__YOUR TASK__.
Images don't belong in the copy. Output the rest of the data exactly.

__DATA SHOWN__.

= Beginning of Section =

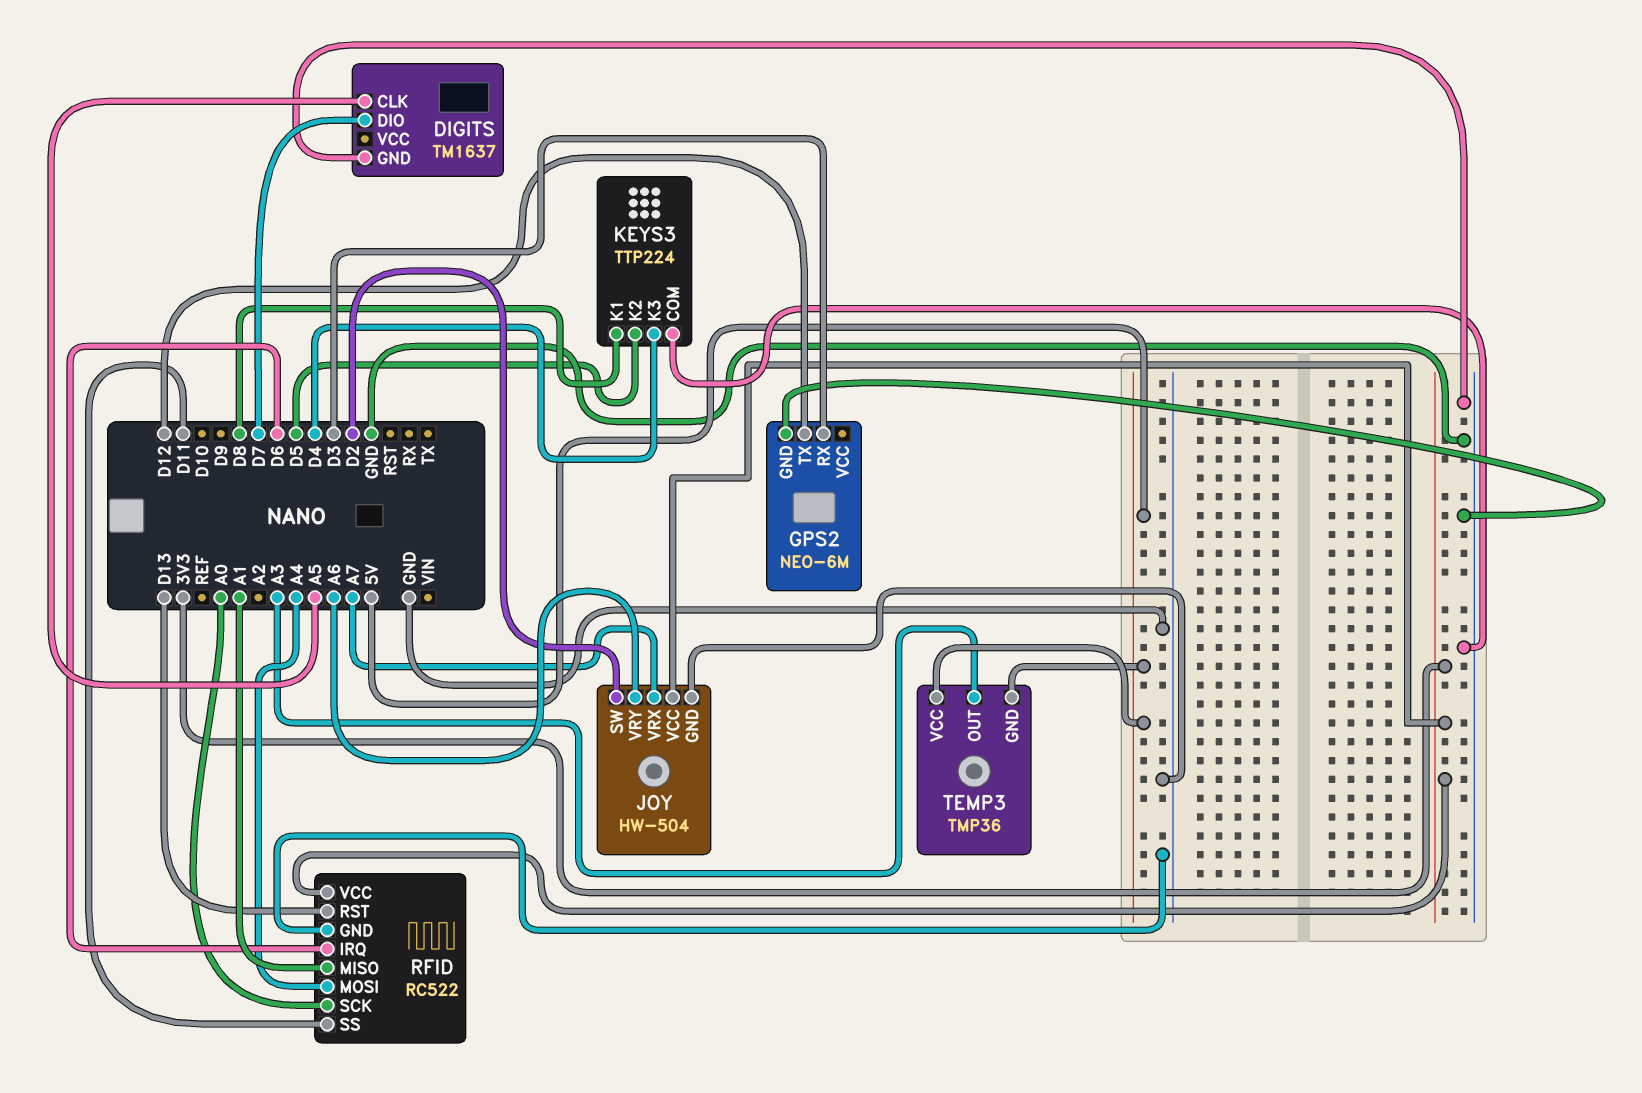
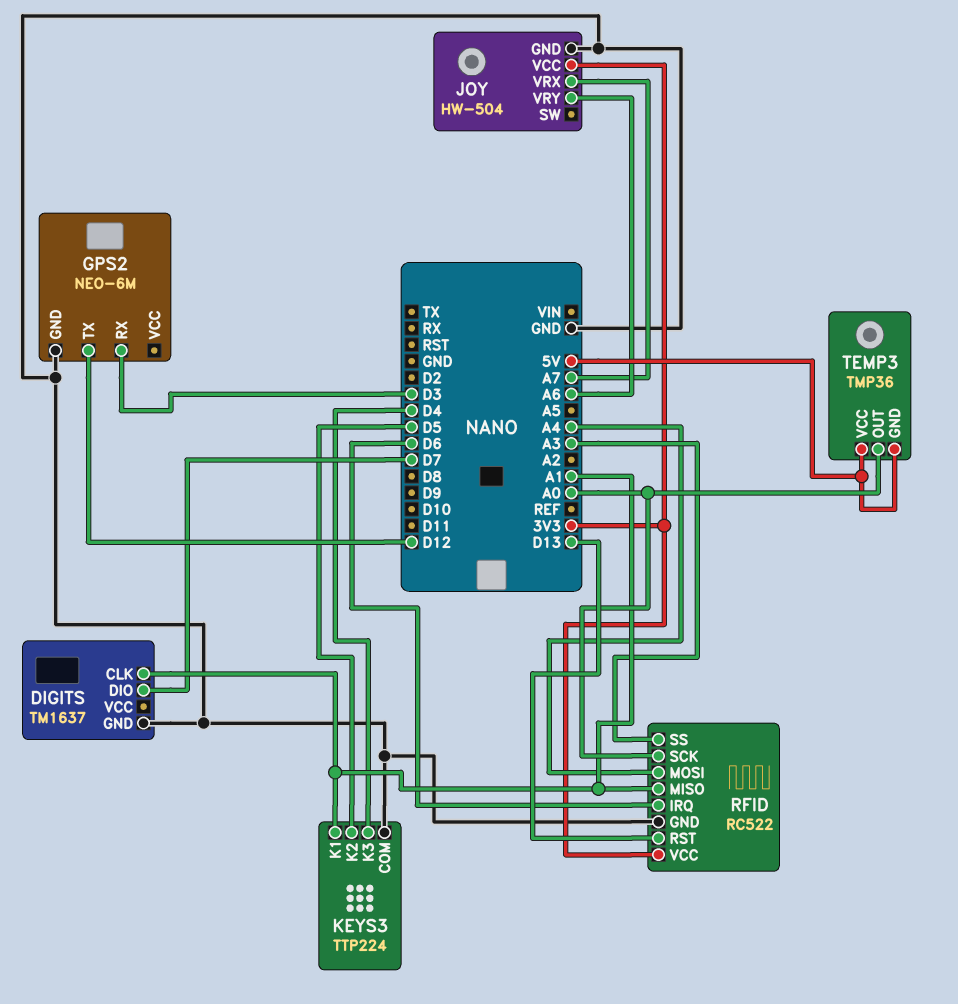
DIGITS pin CLK: A5 -> A1
JOY pin SW: D2 -> none
KEYS3 pin K1: D8 -> A1
RFID pin SS: D11 -> A3
TEMP3 pin OUT: A3 -> A0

= End of Section =

__SOLUTION FOR THIS TASK__.
DIGITS pin CLK: A5 -> A1
JOY pin SW: D2 -> none
KEYS3 pin K1: D8 -> A1
RFID pin SS: D11 -> A3
TEMP3 pin OUT: A3 -> A0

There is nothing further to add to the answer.